◆ THE PROBLEM
The data below should be duplicated in full, unchanged.

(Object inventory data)
—————

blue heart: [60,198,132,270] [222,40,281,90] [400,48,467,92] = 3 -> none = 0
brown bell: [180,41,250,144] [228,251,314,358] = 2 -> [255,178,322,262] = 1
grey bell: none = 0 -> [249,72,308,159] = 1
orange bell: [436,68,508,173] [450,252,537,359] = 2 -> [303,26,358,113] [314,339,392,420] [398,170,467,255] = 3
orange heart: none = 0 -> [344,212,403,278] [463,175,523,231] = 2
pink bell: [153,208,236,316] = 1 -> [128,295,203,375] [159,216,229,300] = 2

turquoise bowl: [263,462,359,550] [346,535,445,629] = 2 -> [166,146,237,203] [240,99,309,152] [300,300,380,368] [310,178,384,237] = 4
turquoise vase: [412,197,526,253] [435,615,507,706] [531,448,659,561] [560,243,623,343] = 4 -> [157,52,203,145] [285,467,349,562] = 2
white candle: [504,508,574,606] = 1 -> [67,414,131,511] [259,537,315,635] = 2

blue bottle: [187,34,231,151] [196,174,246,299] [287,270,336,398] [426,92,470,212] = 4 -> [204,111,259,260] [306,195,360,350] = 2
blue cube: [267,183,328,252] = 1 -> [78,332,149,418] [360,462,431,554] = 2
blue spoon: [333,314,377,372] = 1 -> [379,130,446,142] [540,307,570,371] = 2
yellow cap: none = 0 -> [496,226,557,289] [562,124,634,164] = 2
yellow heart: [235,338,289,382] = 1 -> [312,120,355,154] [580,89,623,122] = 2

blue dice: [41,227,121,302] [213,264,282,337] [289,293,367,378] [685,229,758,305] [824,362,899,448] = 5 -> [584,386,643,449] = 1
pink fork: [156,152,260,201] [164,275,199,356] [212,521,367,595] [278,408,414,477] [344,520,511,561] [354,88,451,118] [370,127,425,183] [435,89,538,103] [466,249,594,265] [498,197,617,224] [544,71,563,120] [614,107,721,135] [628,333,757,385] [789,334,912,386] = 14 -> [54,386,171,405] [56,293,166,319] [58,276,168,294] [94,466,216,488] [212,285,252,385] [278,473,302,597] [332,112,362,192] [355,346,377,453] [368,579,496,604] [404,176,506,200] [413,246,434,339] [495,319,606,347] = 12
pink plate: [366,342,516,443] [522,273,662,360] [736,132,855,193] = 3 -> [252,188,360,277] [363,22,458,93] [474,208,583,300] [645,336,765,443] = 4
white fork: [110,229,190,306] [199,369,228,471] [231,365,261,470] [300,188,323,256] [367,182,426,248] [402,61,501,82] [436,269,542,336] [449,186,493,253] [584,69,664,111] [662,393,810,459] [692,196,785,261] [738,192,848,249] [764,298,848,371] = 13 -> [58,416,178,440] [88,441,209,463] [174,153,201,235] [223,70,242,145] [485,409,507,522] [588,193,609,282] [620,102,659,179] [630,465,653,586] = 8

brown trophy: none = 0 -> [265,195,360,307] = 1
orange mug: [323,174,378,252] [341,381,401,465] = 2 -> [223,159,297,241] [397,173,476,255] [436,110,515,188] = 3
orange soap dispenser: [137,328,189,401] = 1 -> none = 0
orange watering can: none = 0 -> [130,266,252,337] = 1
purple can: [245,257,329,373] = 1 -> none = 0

—————

◆ RESULT OF THE EXERCISE
blue heart: [60,198,132,270] [222,40,281,90] [400,48,467,92] = 3 -> none = 0
brown bell: [180,41,250,144] [228,251,314,358] = 2 -> [255,178,322,262] = 1
grey bell: none = 0 -> [249,72,308,159] = 1
orange bell: [436,68,508,173] [450,252,537,359] = 2 -> [303,26,358,113] [314,339,392,420] [398,170,467,255] = 3
orange heart: none = 0 -> [344,212,403,278] [463,175,523,231] = 2
pink bell: [153,208,236,316] = 1 -> [128,295,203,375] [159,216,229,300] = 2

turquoise bowl: [263,462,359,550] [346,535,445,629] = 2 -> [166,146,237,203] [240,99,309,152] [300,300,380,368] [310,178,384,237] = 4
turquoise vase: [412,197,526,253] [435,615,507,706] [531,448,659,561] [560,243,623,343] = 4 -> [157,52,203,145] [285,467,349,562] = 2
white candle: [504,508,574,606] = 1 -> [67,414,131,511] [259,537,315,635] = 2

blue bottle: [187,34,231,151] [196,174,246,299] [287,270,336,398] [426,92,470,212] = 4 -> [204,111,259,260] [306,195,360,350] = 2
blue cube: [267,183,328,252] = 1 -> [78,332,149,418] [360,462,431,554] = 2
blue spoon: [333,314,377,372] = 1 -> [379,130,446,142] [540,307,570,371] = 2
yellow cap: none = 0 -> [496,226,557,289] [562,124,634,164] = 2
yellow heart: [235,338,289,382] = 1 -> [312,120,355,154] [580,89,623,122] = 2

blue dice: [41,227,121,302] [213,264,282,337] [289,293,367,378] [685,229,758,305] [824,362,899,448] = 5 -> [584,386,643,449] = 1
pink fork: [156,152,260,201] [164,275,199,356] [212,521,367,595] [278,408,414,477] [344,520,511,561] [354,88,451,118] [370,127,425,183] [435,89,538,103] [466,249,594,265] [498,197,617,224] [544,71,563,120] [614,107,721,135] [628,333,757,385] [789,334,912,386] = 14 -> [54,386,171,405] [56,293,166,319] [58,276,168,294] [94,466,216,488] [212,285,252,385] [278,473,302,597] [332,112,362,192] [355,346,377,453] [368,579,496,604] [404,176,506,200] [413,246,434,339] [495,319,606,347] = 12
pink plate: [366,342,516,443] [522,273,662,360] [736,132,855,193] = 3 -> [252,188,360,277] [363,22,458,93] [474,208,583,300] [645,336,765,443] = 4
white fork: [110,229,190,306] [199,369,228,471] [231,365,261,470] [300,188,323,256] [367,182,426,248] [402,61,501,82] [436,269,542,336] [449,186,493,253] [584,69,664,111] [662,393,810,459] [692,196,785,261] [738,192,848,249] [764,298,848,371] = 13 -> [58,416,178,440] [88,441,209,463] [174,153,201,235] [223,70,242,145] [485,409,507,522] [588,193,609,282] [620,102,659,179] [630,465,653,586] = 8

brown trophy: none = 0 -> [265,195,360,307] = 1
orange mug: [323,174,378,252] [341,381,401,465] = 2 -> [223,159,297,241] [397,173,476,255] [436,110,515,188] = 3
orange soap dispenser: [137,328,189,401] = 1 -> none = 0
orange watering can: none = 0 -> [130,266,252,337] = 1
purple can: [245,257,329,373] = 1 -> none = 0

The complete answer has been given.